● Task to carry out:
Search the records for the word "brick" and copy every line in which it occurs.
---------------
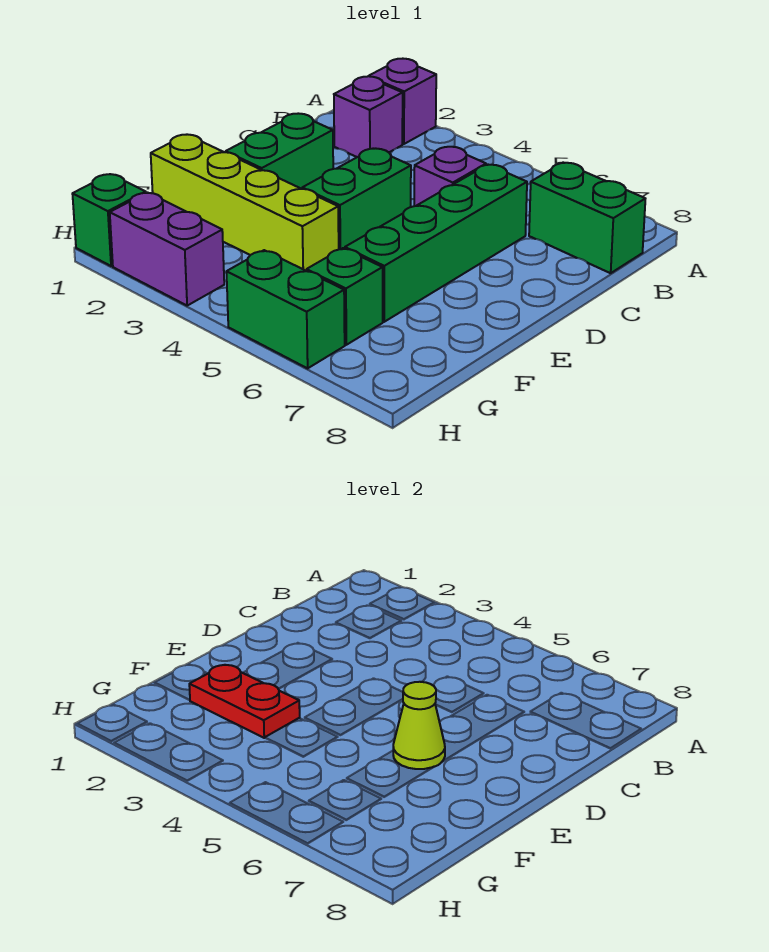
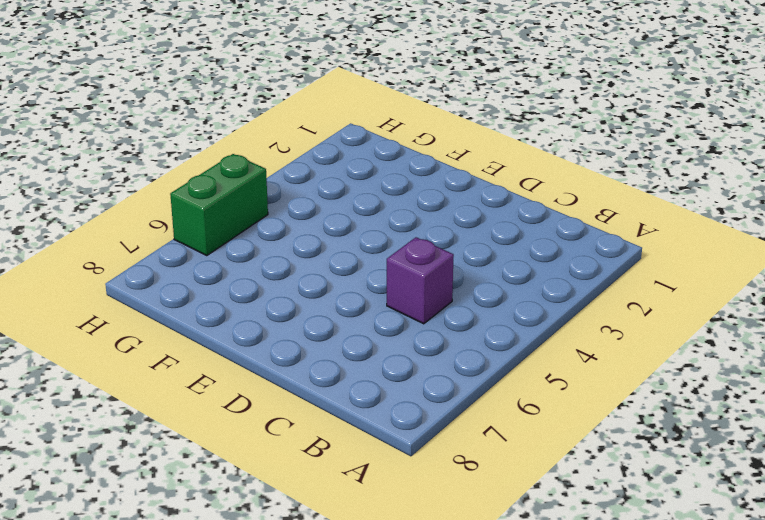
none -> purple brick A2 level 1
none -> purple brick B2 level 1
none -> green brick B7:B8 level 1

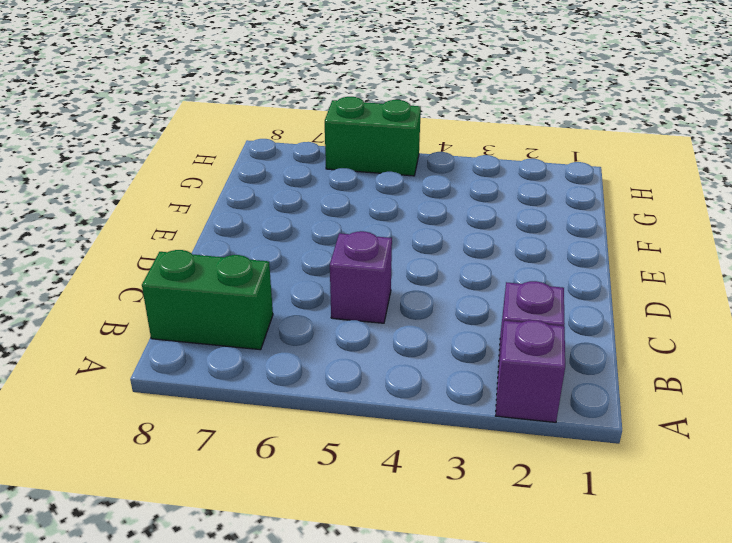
none -> green brick C6:F6 level 1
none -> green brick D2:E2 level 1
none -> green brick D4:E4 level 1

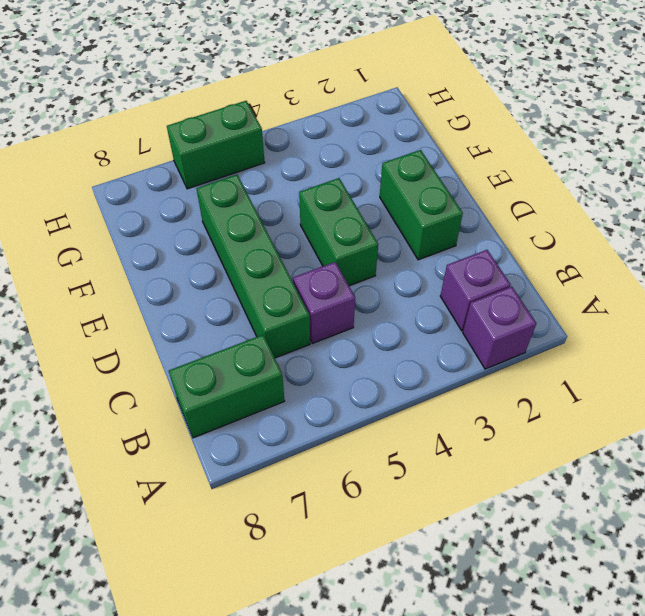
none -> lime brick F1:F4 level 1
none -> green brick G6 level 1
none -> green brick H1 level 1

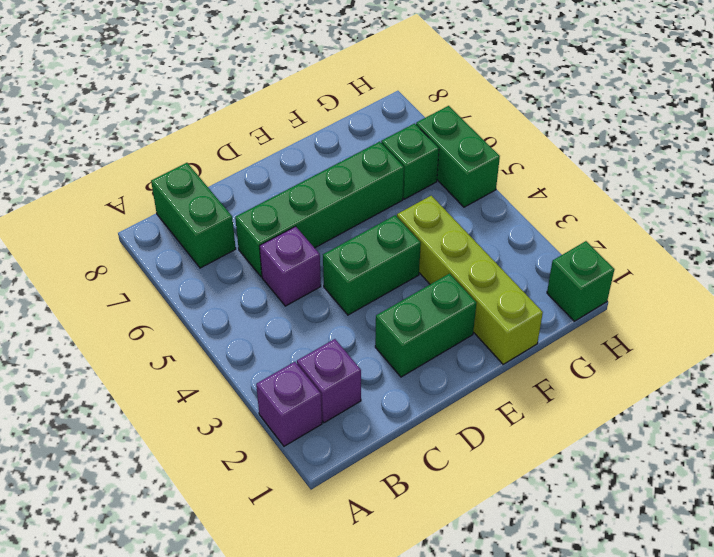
none -> purple brick H2:H3 level 1
none -> lime cone E6 level 2
none -> red plate F2:F3 level 2

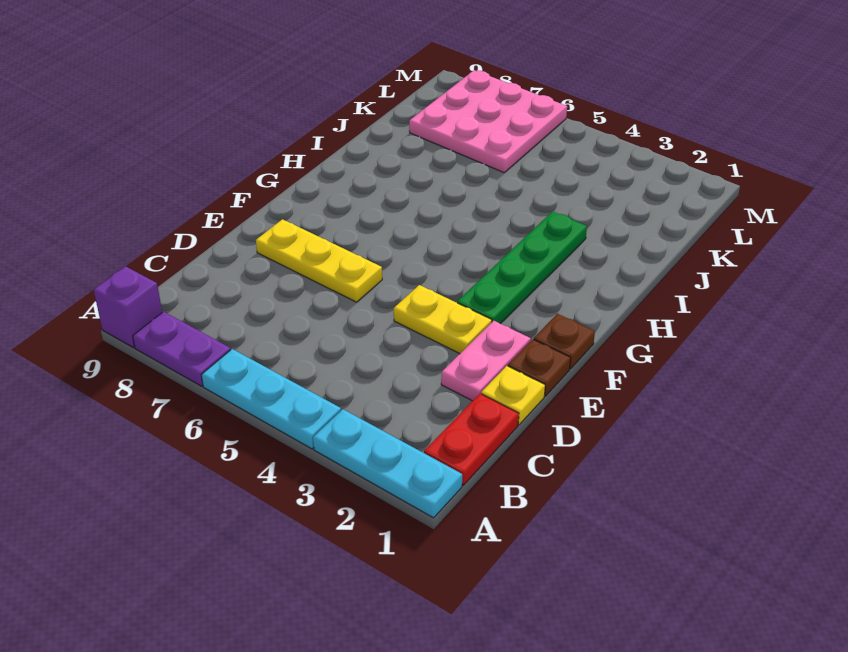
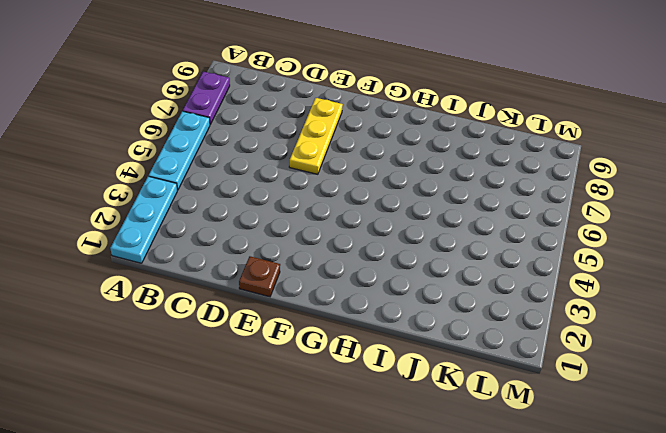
none -> purple brick A9 level 1
none -> red plate B1:C1 level 1
none -> yellow plate D1 level 1

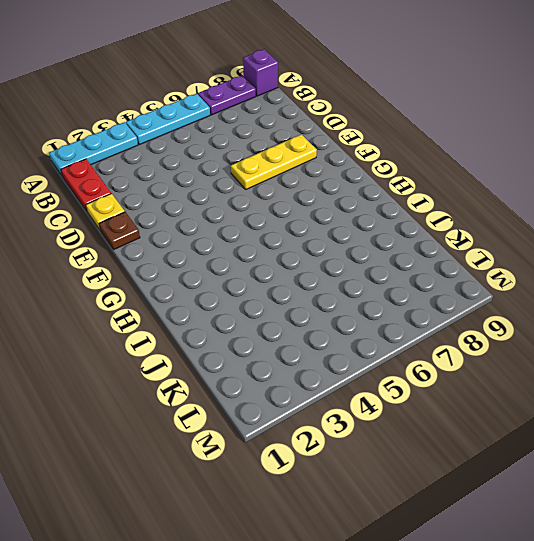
none -> pink plate D2:E2 level 1
none -> yellow plate E3:E4 level 1
none -> brown plate F1 level 1

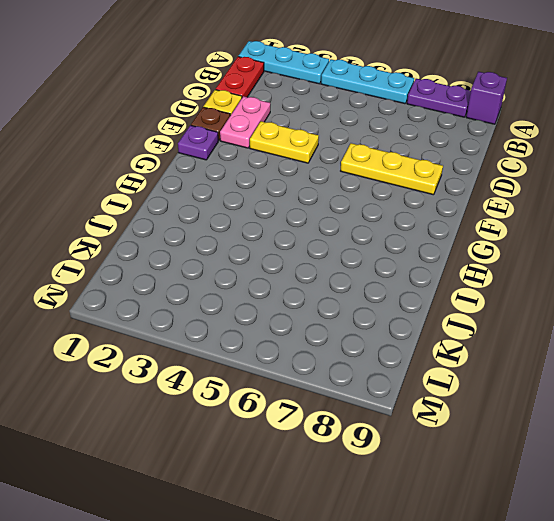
purple plate F1 level 1 -> brown plate F1 level 1
none -> green plate F3:I3 level 1
none -> pink plate K6:M8 level 1

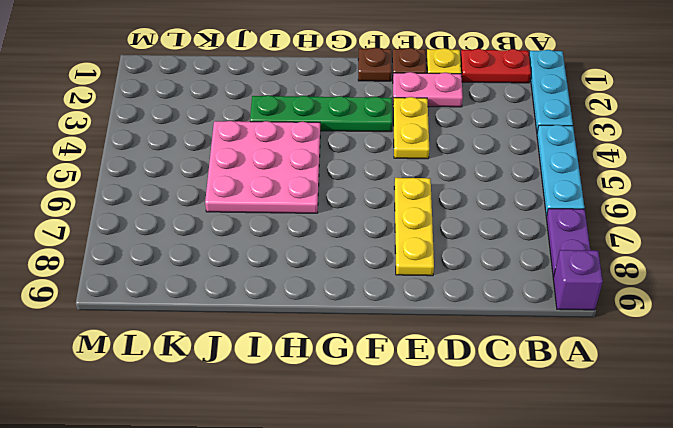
pink plate H4:J6 level 1 -> pink plate K6:M8 level 1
---------------
● Exercise response:
none -> purple brick A2 level 1
none -> purple brick B2 level 1
none -> green brick B7:B8 level 1
none -> green brick C6:F6 level 1
none -> green brick D2:E2 level 1
none -> green brick D4:E4 level 1
none -> lime brick F1:F4 level 1
none -> green brick G6 level 1
none -> green brick H1 level 1
none -> purple brick H2:H3 level 1
none -> purple brick A9 level 1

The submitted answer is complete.